**Records for this task**
§ §
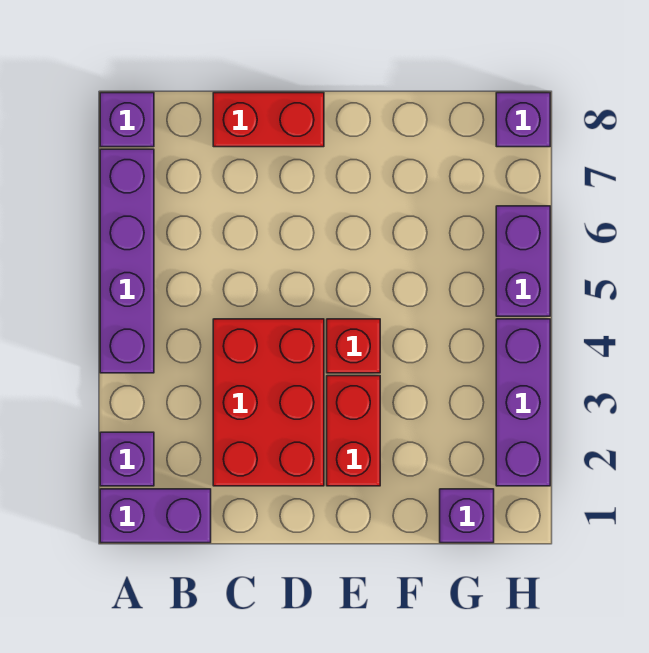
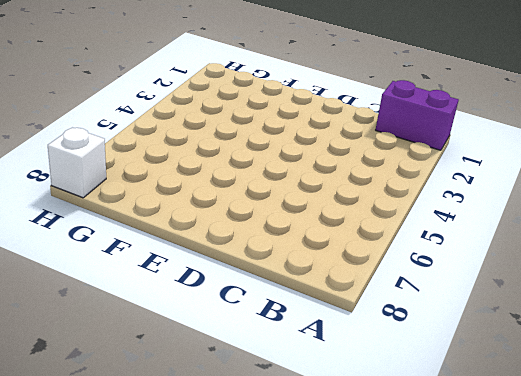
white 1x1 brick [48,128,106,198] -> purple 1x1 brick [496,93,550,147]
none -> purple 1x1 brick [100,432,154,486]
none -> purple 1x4 brick [100,149,154,373]
none -> purple 1x1 brick [100,93,154,147]

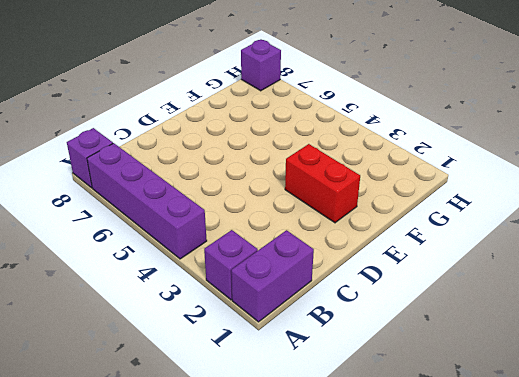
none -> red 2x3 brick [213,319,324,486]
none -> red 1x2 brick [213,93,324,147]
none -> red 1x1 brick [327,319,380,373]

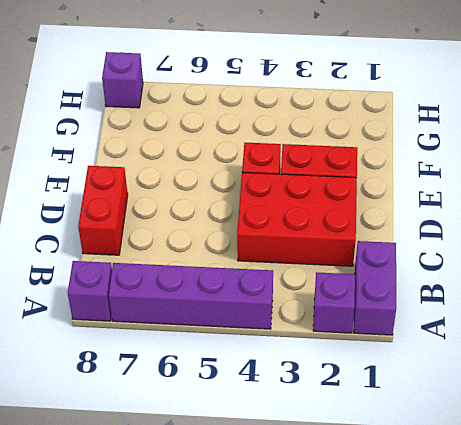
none -> purple 1x1 brick [440,489,494,543]
none -> purple 1x3 brick [496,319,550,486]
none -> purple 1x2 brick [496,206,550,316]

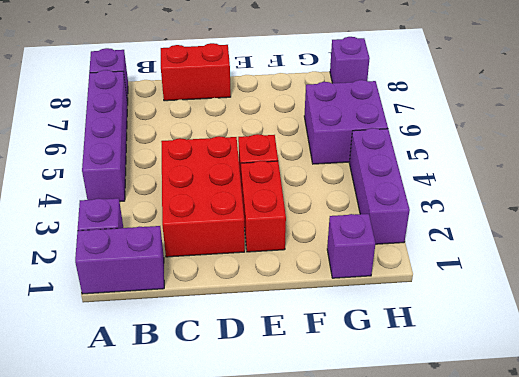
purple 2x2 brick [304,80,388,164] -> purple 1x2 brick [496,206,550,316]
§ §
**Directions**
From the entries above, extract every line where the word "none" appears.

**Exercise output**
none -> purple 1x1 brick [100,432,154,486]
none -> purple 1x4 brick [100,149,154,373]
none -> purple 1x1 brick [100,93,154,147]
none -> red 2x3 brick [213,319,324,486]
none -> red 1x2 brick [213,93,324,147]
none -> red 1x1 brick [327,319,380,373]
none -> purple 1x1 brick [440,489,494,543]
none -> purple 1x3 brick [496,319,550,486]
none -> purple 1x2 brick [496,206,550,316]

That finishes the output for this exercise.